**Given task**. Format every line of the material below as a JSON list of strings, with one string per line. Skip blank lines and leave the pictures out.

* Start Provided material *

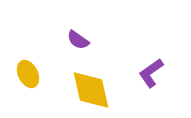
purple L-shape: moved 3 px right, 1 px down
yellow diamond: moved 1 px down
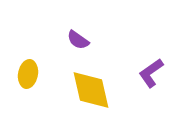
yellow ellipse: rotated 36 degrees clockwise
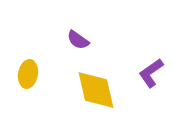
yellow diamond: moved 5 px right
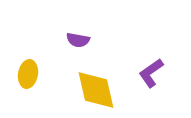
purple semicircle: rotated 25 degrees counterclockwise
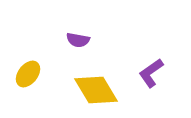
yellow ellipse: rotated 28 degrees clockwise
yellow diamond: rotated 18 degrees counterclockwise
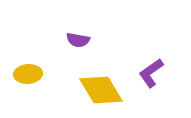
yellow ellipse: rotated 48 degrees clockwise
yellow diamond: moved 5 px right
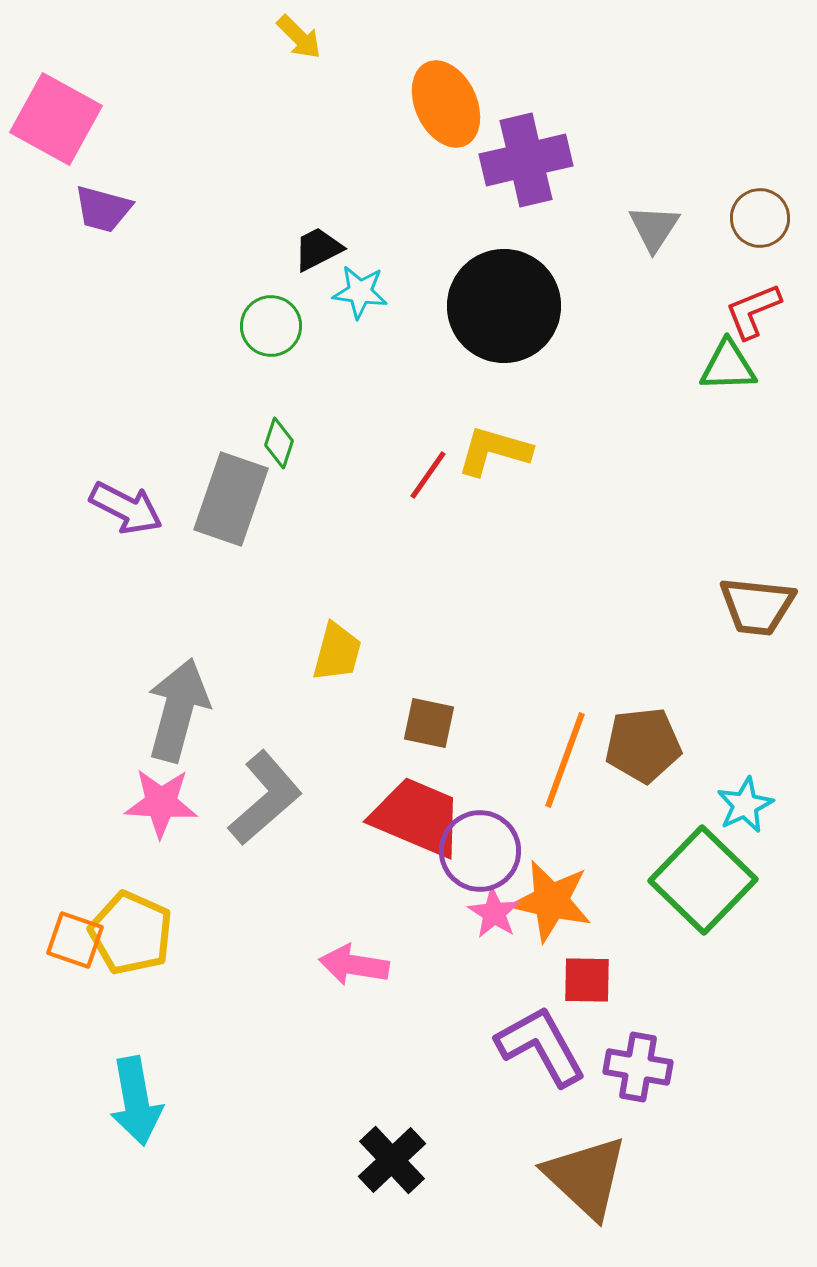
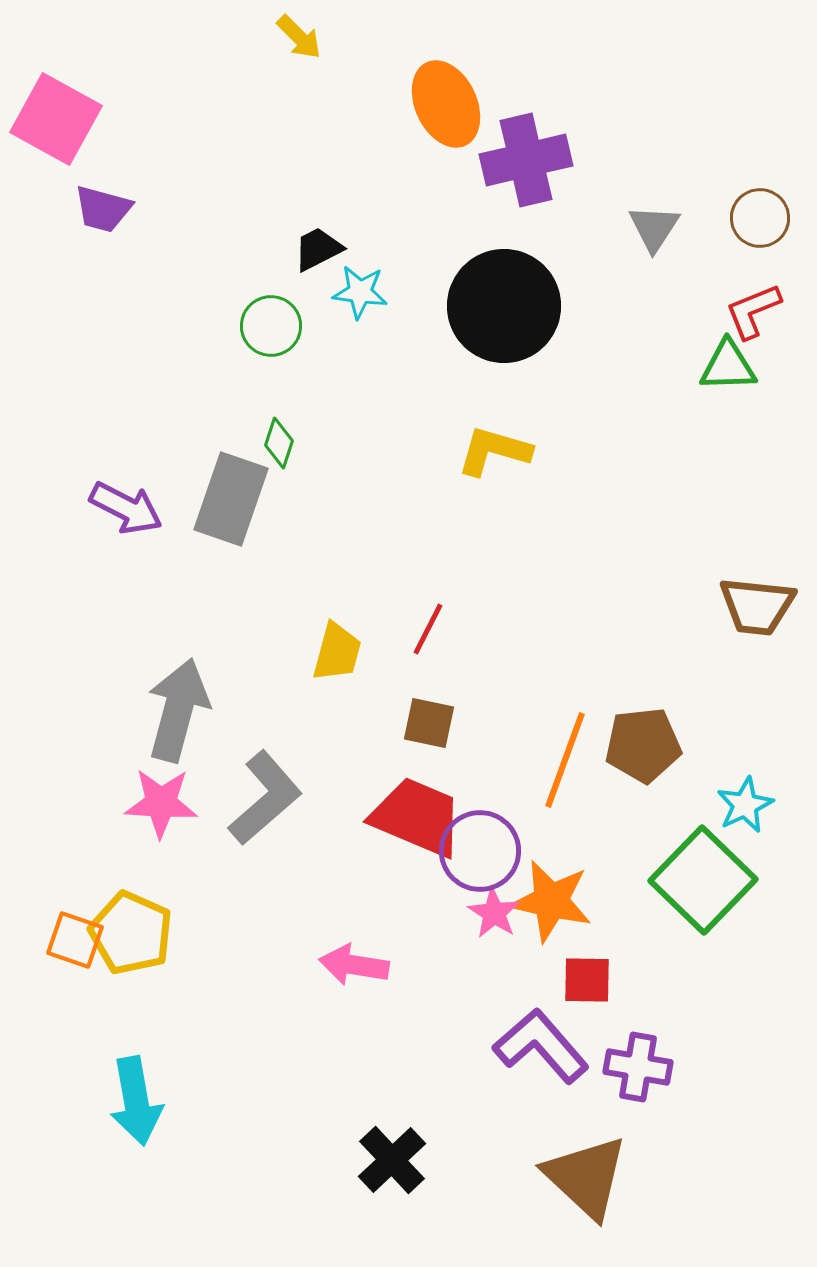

* End Provided material *

**Solution to this task**.
[
  "purple L-shape: moved 3 px right, 1 px down",
  "yellow diamond: moved 1 px down",
  "yellow ellipse: rotated 36 degrees clockwise",
  "yellow diamond: moved 5 px right",
  "purple semicircle: rotated 25 degrees counterclockwise",
  "yellow ellipse: rotated 28 degrees clockwise",
  "yellow diamond: rotated 18 degrees counterclockwise",
  "yellow ellipse: rotated 48 degrees clockwise",
  "yellow diamond: moved 5 px right"
]